Please return the lines from the one with "U205: INA168 -> ZXCT1010" through the end of the listing below, word for word, with every picture left out.

Segment Open

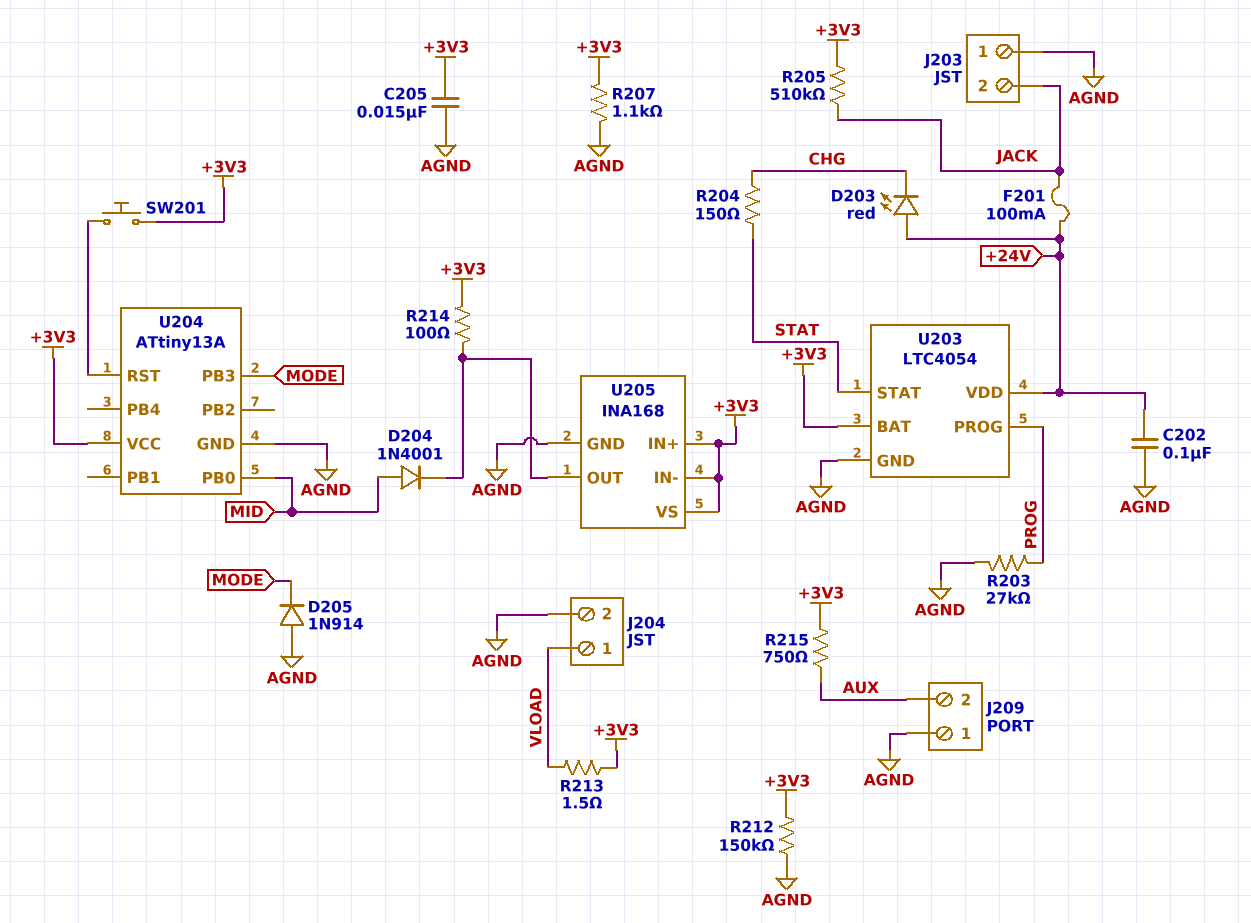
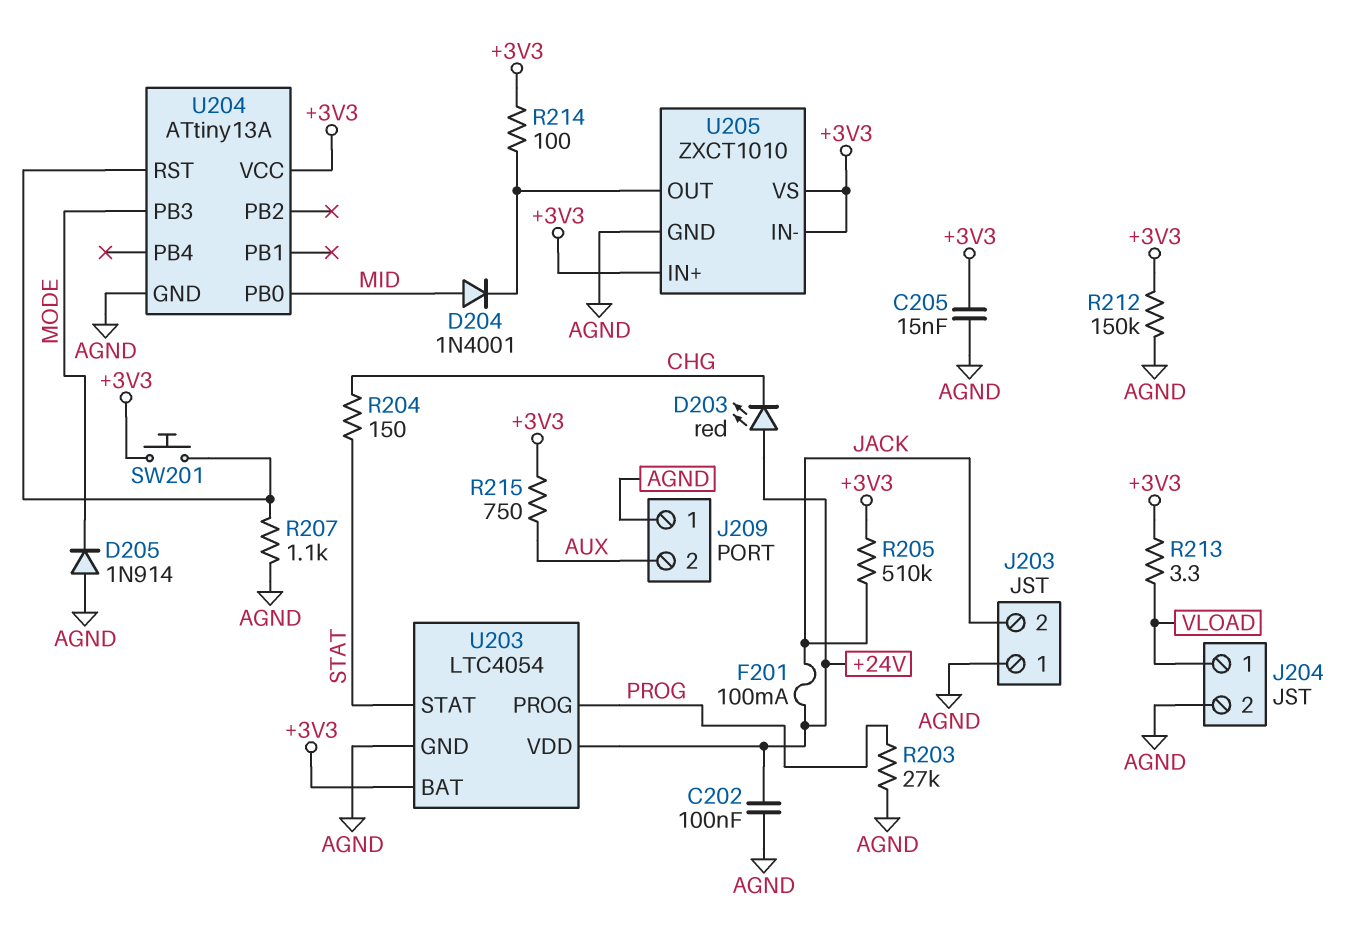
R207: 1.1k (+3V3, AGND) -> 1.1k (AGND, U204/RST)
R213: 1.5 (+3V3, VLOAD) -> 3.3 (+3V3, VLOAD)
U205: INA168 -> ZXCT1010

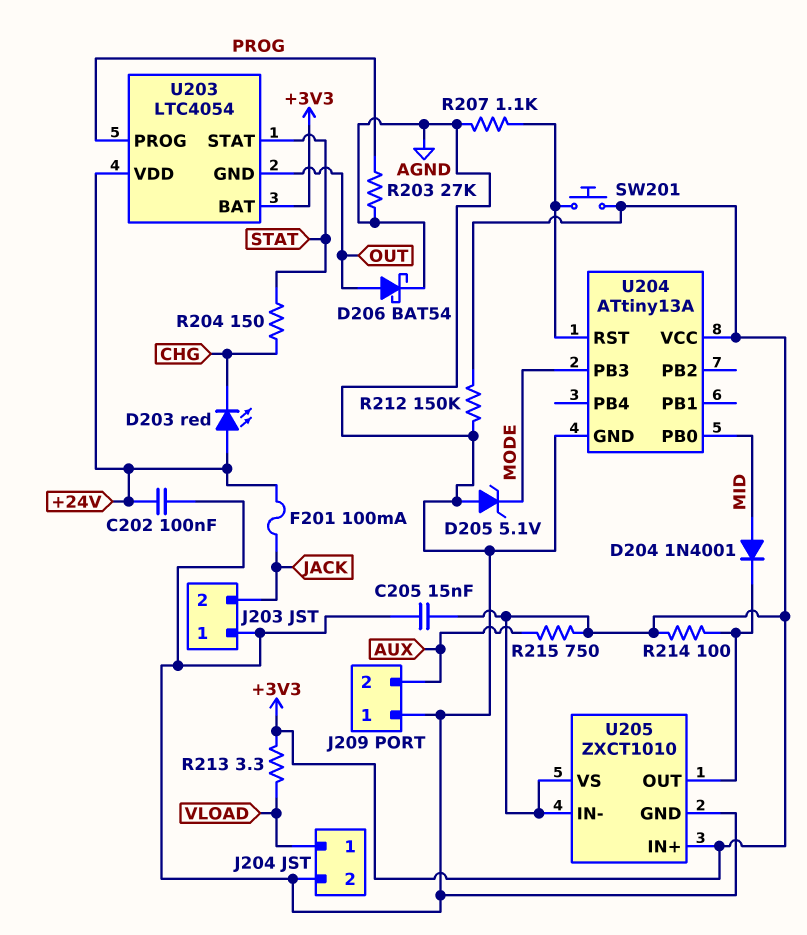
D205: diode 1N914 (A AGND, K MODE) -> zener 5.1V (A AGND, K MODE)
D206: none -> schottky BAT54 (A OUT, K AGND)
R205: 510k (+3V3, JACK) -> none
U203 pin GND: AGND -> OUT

Segment Closed

_EXERCISE OUTPUT_.
U205: INA168 -> ZXCT1010

D205: diode 1N914 (A AGND, K MODE) -> zener 5.1V (A AGND, K MODE)
D206: none -> schottky BAT54 (A OUT, K AGND)
R205: 510k (+3V3, JACK) -> none
U203 pin GND: AGND -> OUT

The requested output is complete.